§ AIM OF THE EXERCISE: Nothing outside the lines below from the one containing "none -> black plate D6 level 1" through the one containing "none -> grey slope B1:C2 level 1 top C" is to be printed; print those exactly, ends included, and drop the pictures.

§ DATA FOR REVIEW:
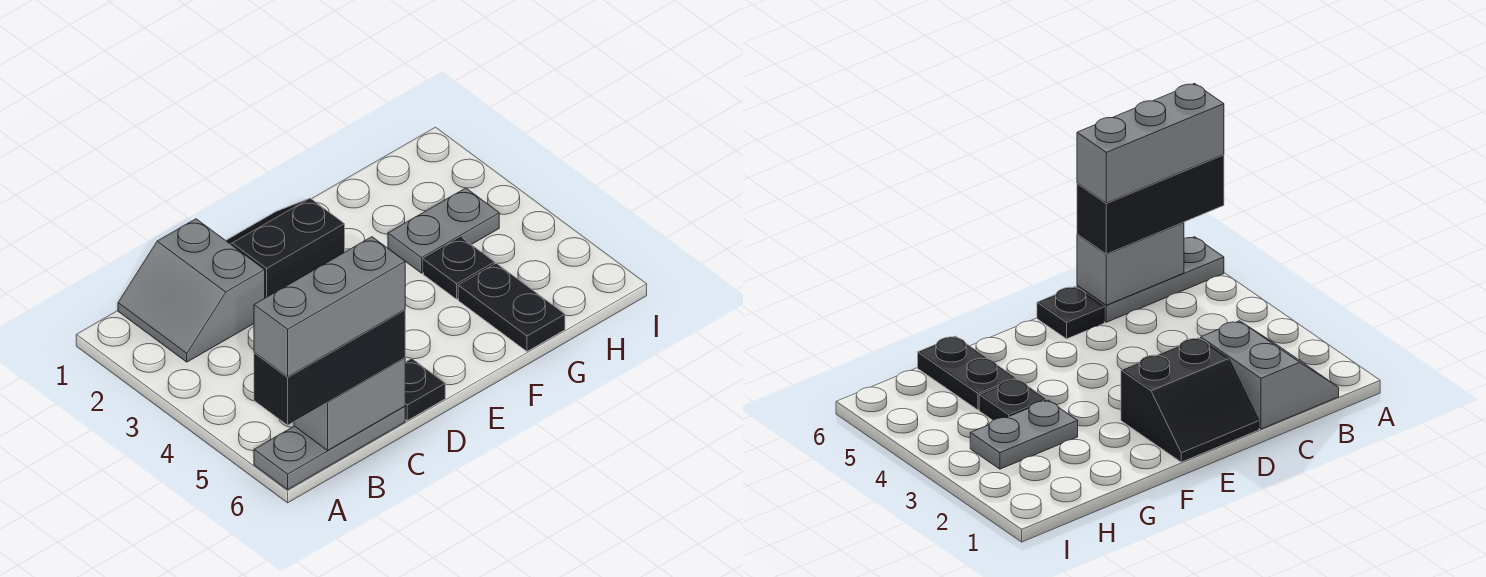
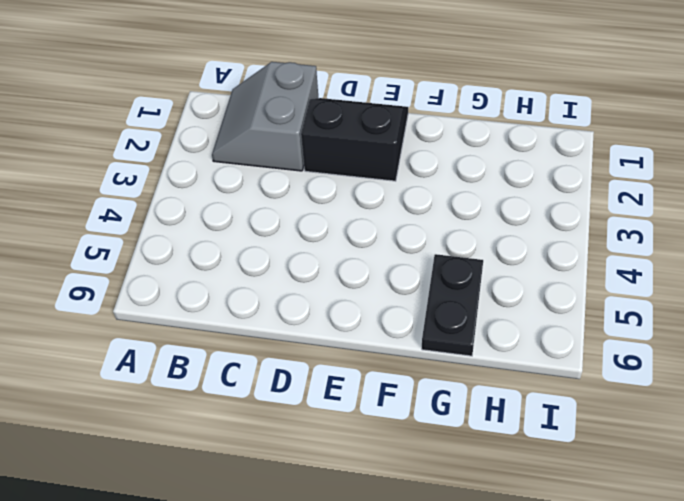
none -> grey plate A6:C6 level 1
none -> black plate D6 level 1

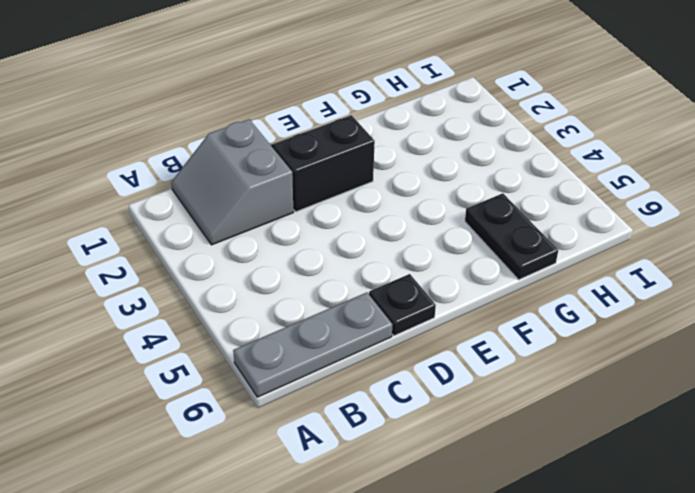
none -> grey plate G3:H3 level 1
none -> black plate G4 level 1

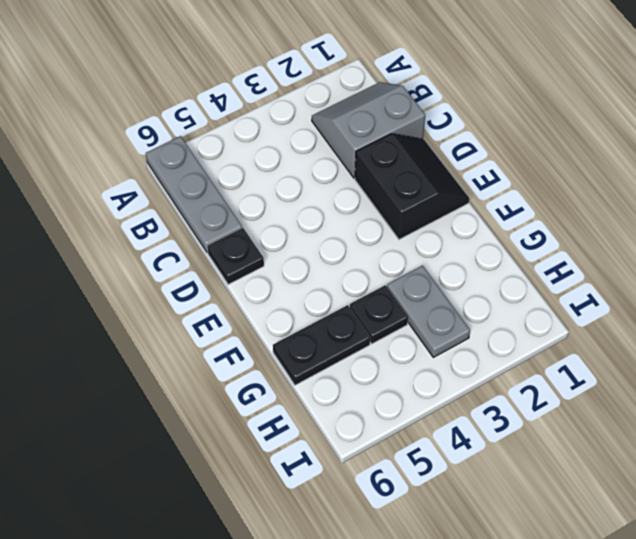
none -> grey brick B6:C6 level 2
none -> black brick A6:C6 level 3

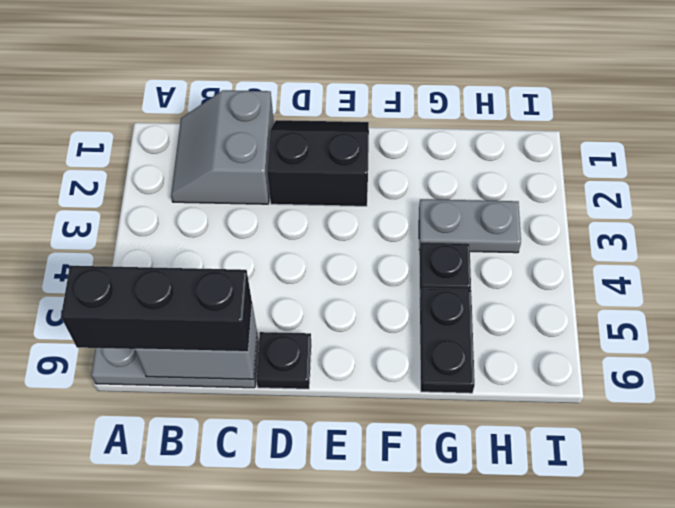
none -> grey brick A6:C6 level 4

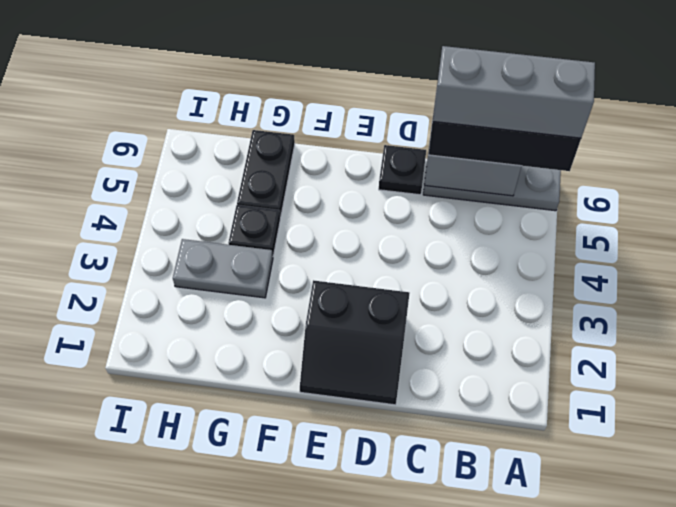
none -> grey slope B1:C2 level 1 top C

==

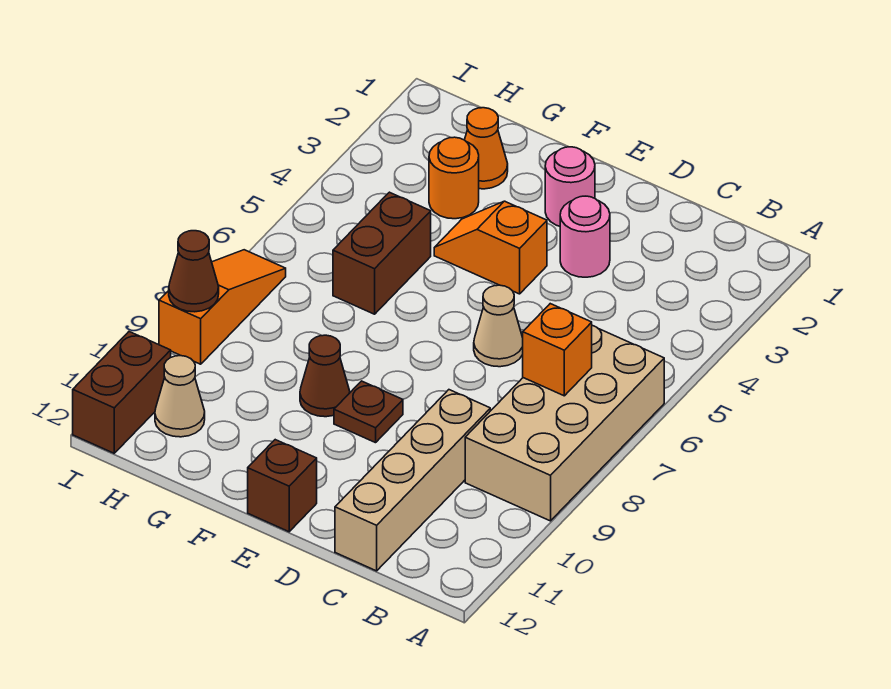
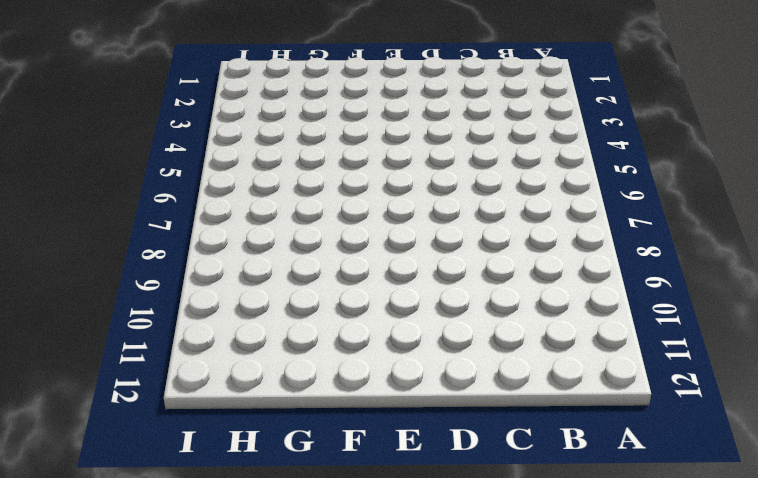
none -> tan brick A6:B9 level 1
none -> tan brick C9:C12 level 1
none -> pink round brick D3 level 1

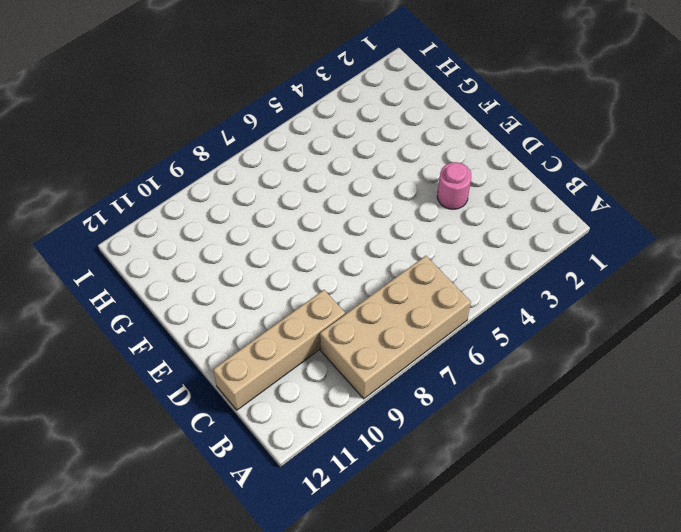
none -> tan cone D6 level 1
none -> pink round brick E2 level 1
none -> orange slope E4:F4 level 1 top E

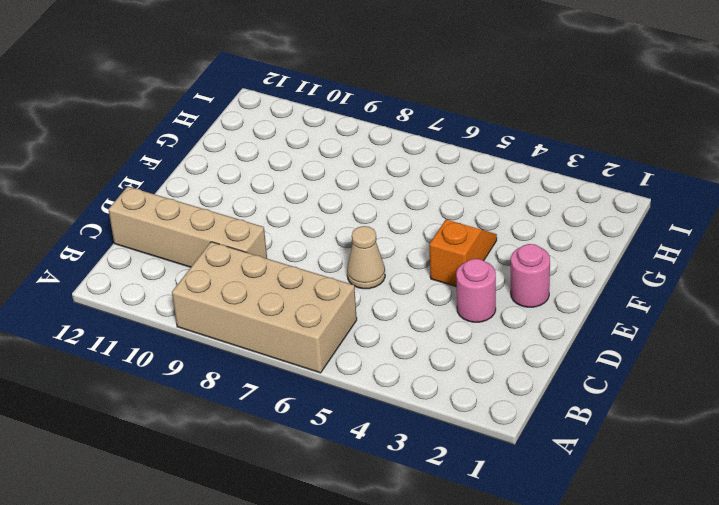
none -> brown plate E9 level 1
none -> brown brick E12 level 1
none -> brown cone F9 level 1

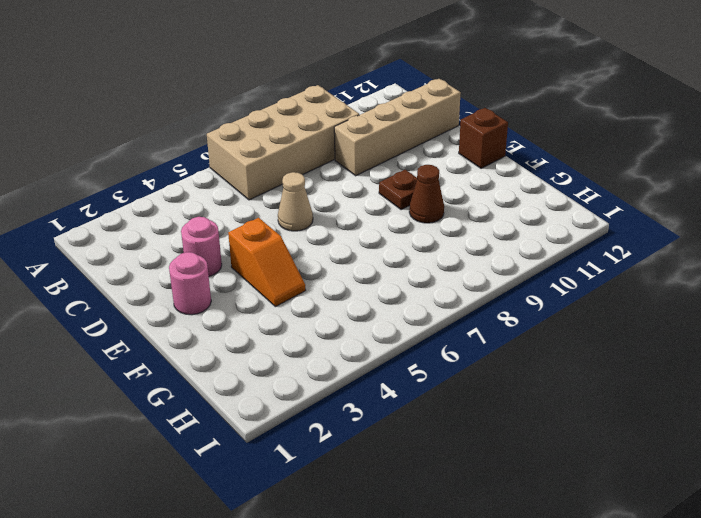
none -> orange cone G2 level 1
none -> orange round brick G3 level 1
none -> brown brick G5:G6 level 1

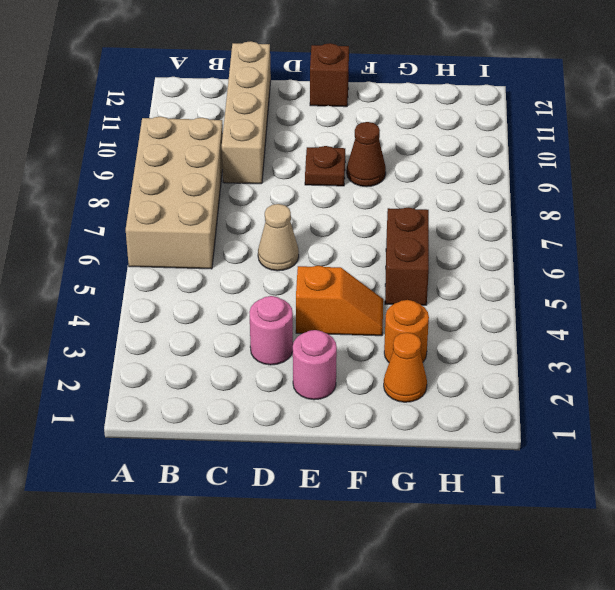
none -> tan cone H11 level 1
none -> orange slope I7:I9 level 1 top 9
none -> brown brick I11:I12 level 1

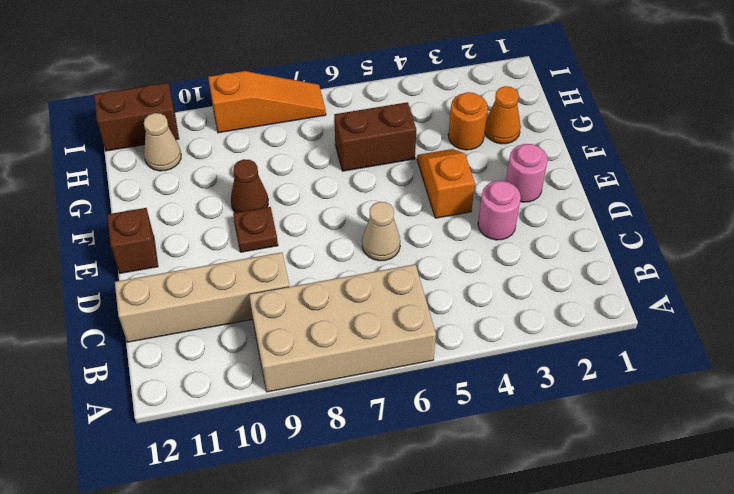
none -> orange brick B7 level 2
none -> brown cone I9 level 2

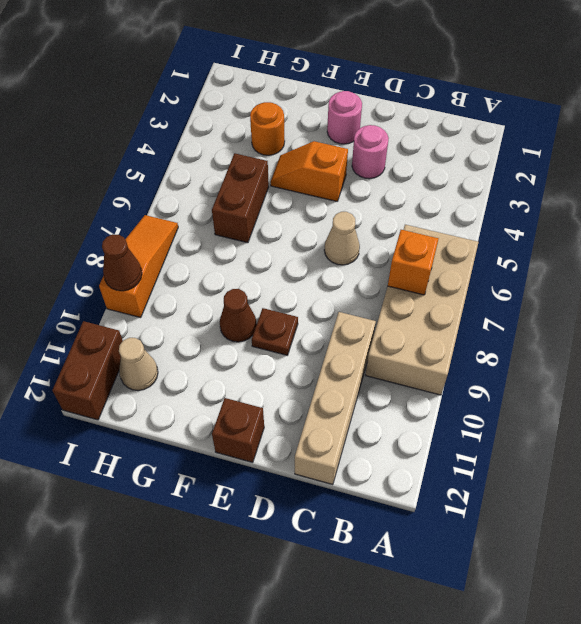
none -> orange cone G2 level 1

§ WRITTEN ANSWER:
none -> black plate D6 level 1

none -> grey plate G3:H3 level 1
none -> black plate G4 level 1

none -> grey brick B6:C6 level 2
none -> black brick A6:C6 level 3

none -> grey brick A6:C6 level 4

none -> grey slope B1:C2 level 1 top C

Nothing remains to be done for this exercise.